Scene comparison data
# # # # #

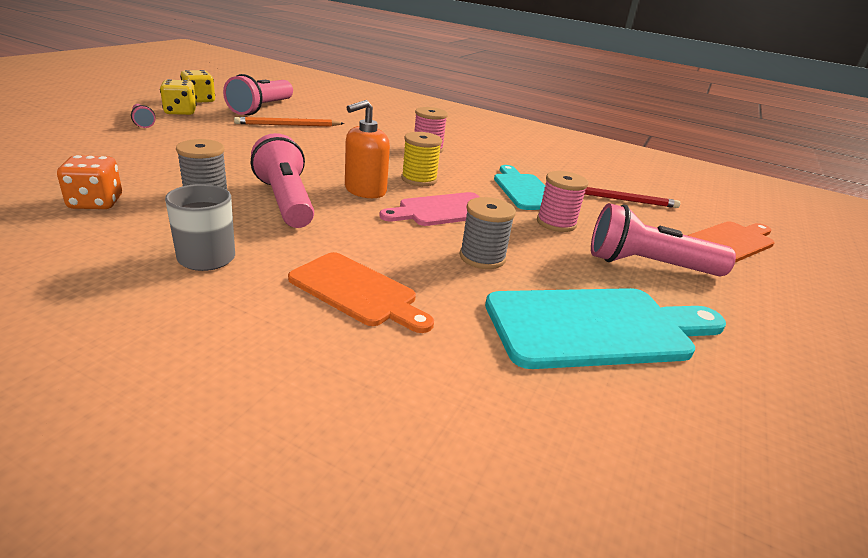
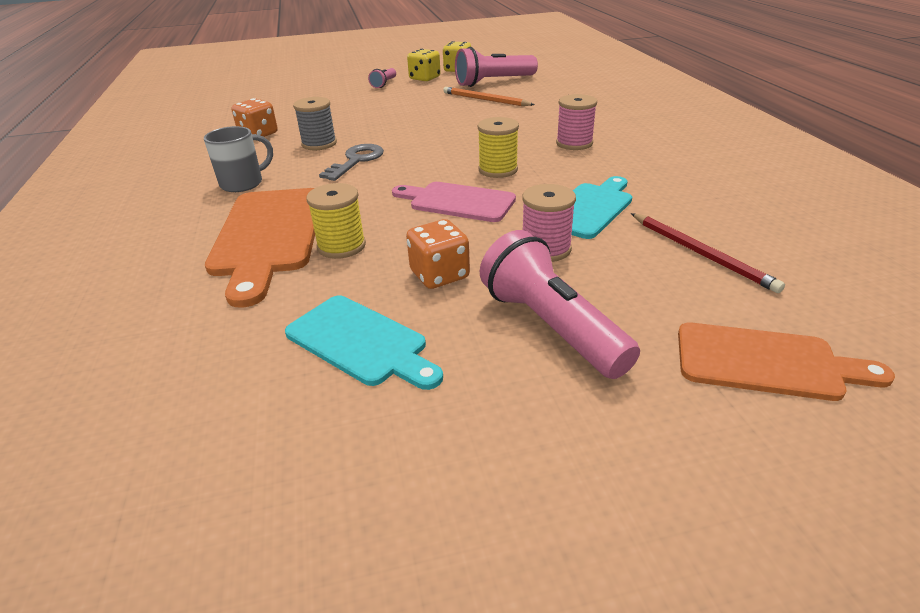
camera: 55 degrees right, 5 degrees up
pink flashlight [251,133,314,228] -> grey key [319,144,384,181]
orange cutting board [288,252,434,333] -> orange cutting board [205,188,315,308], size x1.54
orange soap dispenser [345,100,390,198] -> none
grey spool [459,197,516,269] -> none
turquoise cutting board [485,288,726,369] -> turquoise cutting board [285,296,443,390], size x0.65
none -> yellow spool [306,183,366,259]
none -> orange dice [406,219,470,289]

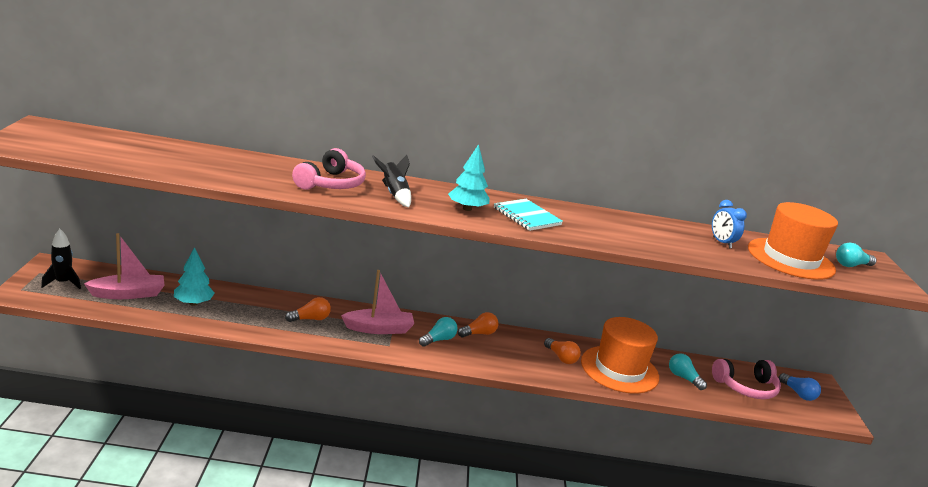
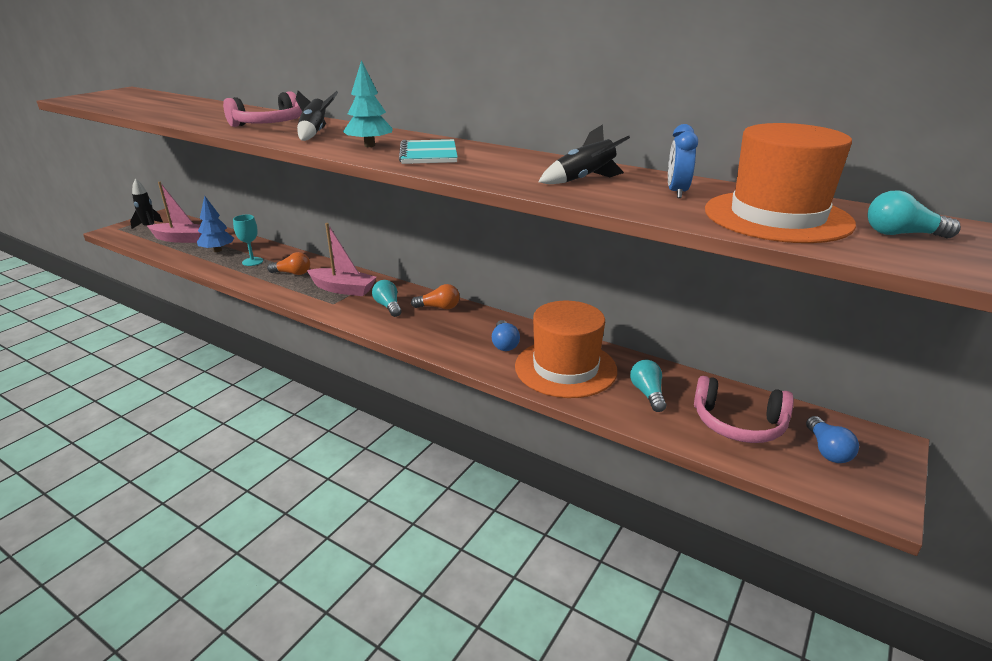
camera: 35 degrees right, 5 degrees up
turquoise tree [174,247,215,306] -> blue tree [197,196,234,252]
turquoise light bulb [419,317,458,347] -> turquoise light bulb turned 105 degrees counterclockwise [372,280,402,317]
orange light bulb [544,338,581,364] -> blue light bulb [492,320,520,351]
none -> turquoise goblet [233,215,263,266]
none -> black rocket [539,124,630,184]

# # # # #

▶ Exercise prompt
Word for word, restate the lines from the one containing "none -> orange dice [406,219,470,289]" through the end of the entries. Do not include pictures.

▶ Output below
none -> orange dice [406,219,470,289]

camera: 35 degrees right, 5 degrees up
turquoise tree [174,247,215,306] -> blue tree [197,196,234,252]
turquoise light bulb [419,317,458,347] -> turquoise light bulb turned 105 degrees counterclockwise [372,280,402,317]
orange light bulb [544,338,581,364] -> blue light bulb [492,320,520,351]
none -> turquoise goblet [233,215,263,266]
none -> black rocket [539,124,630,184]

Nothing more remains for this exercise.